> WHAT TO DO:
The answer should consist of each line from the data below that includes "yellow".

> DATA:
-- Opening Marker --

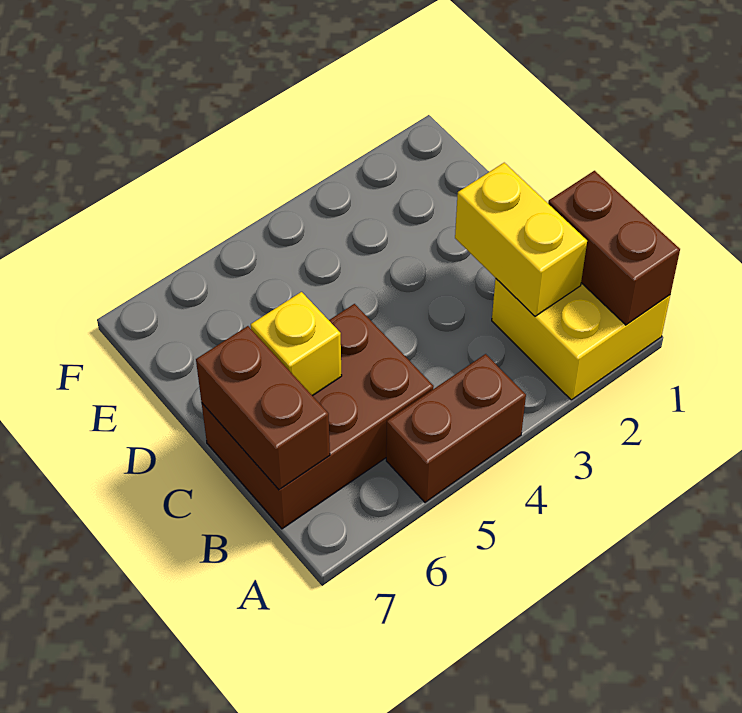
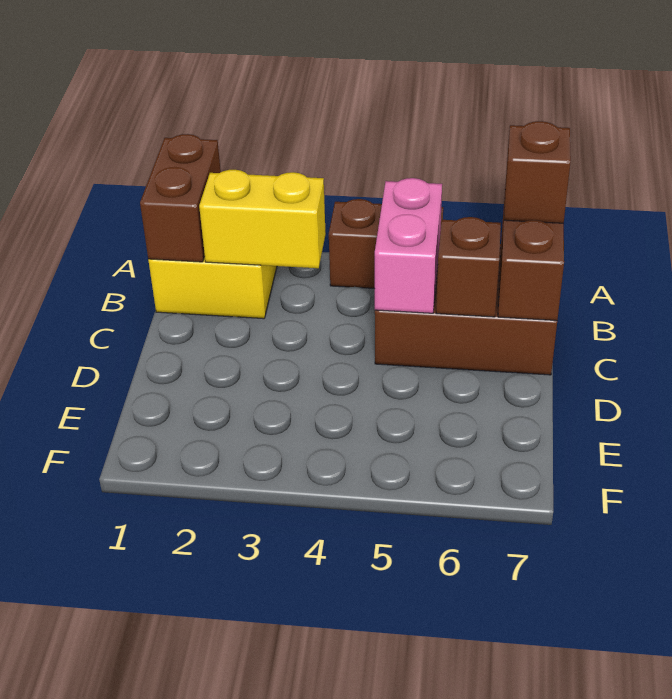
yellow brick B2:C2 level 2 -> yellow brick B2:B3 level 2
none -> pink brick B5:C5 level 2
none -> brown brick B7 level 3
yellow brick C6 level 2 -> brown brick C6 level 2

-- Closing Marker --

> EXPECTED ANSWER:
yellow brick B2:C2 level 2 -> yellow brick B2:B3 level 2
yellow brick C6 level 2 -> brown brick C6 level 2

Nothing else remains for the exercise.